Scan the records for the word "round". Return each line where it is found.

TASK DATA:
--------------------------------
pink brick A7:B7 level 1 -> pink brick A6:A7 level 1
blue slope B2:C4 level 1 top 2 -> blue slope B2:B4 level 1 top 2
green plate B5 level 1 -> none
--------------------------------
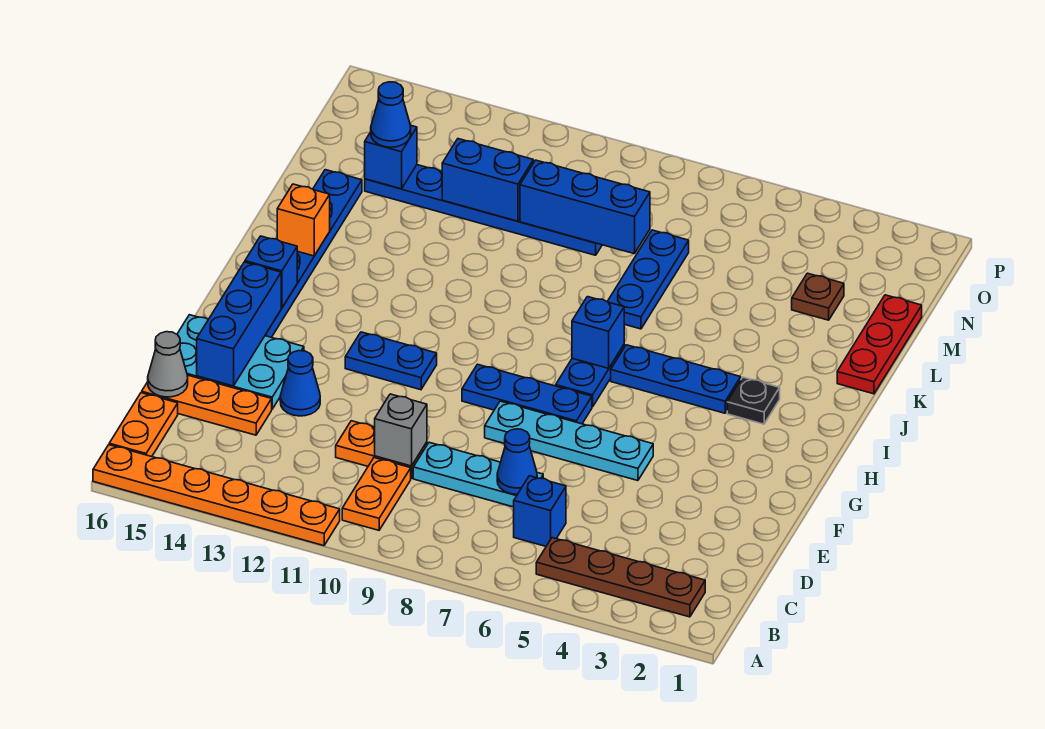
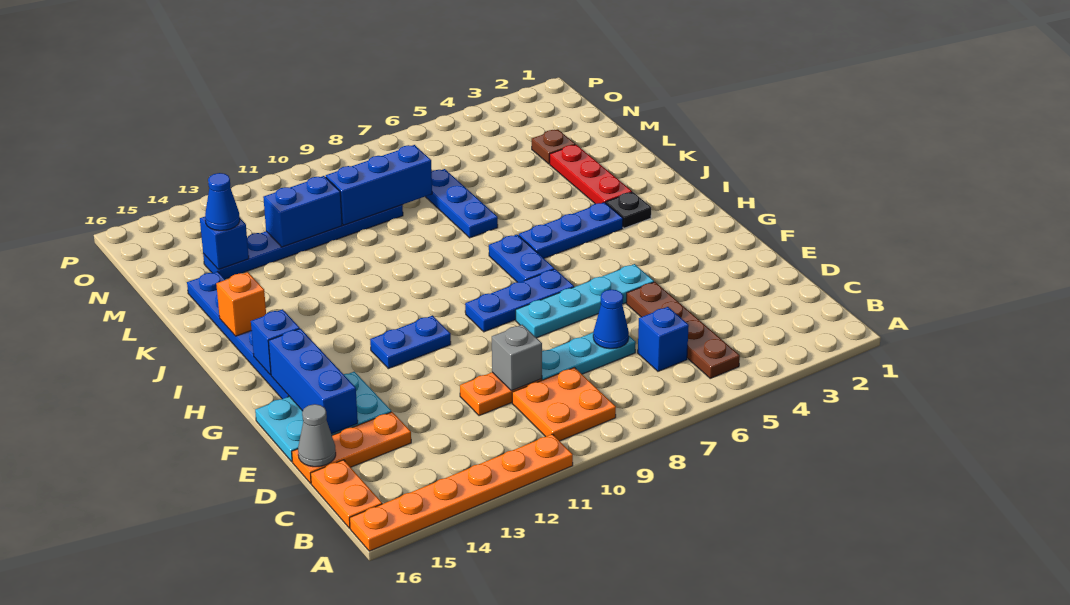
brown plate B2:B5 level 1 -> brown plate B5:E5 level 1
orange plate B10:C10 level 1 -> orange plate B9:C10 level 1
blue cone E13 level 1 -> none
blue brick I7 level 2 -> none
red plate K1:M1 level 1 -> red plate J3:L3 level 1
--------------------------------
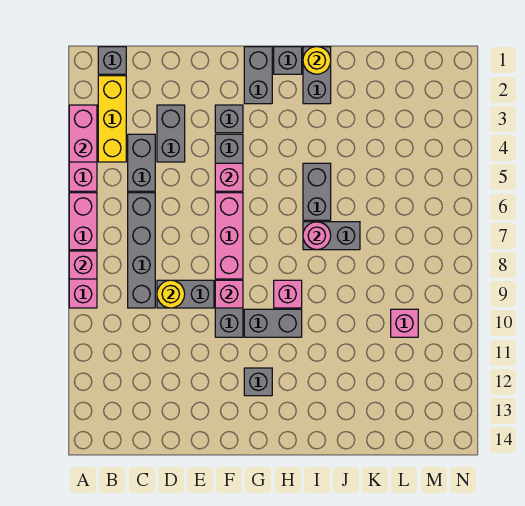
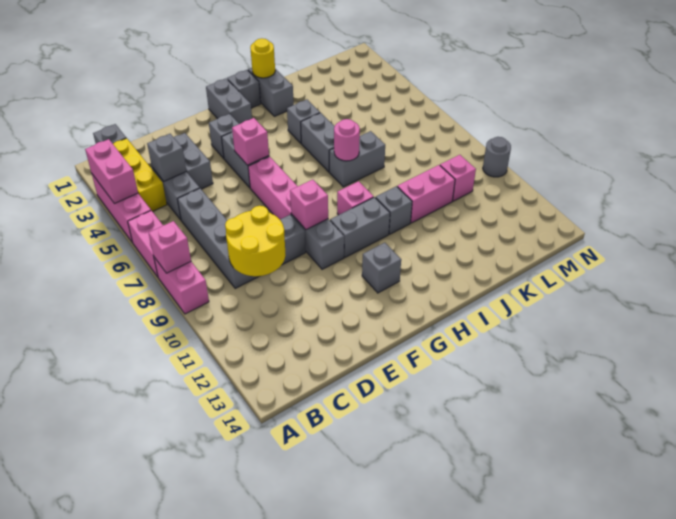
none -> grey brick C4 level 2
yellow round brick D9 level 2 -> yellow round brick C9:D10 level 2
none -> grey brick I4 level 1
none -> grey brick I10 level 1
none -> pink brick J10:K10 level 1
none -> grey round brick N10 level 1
--------------------------------
TASK RESULT:
yellow round brick D9 level 2 -> yellow round brick C9:D10 level 2
none -> grey round brick N10 level 1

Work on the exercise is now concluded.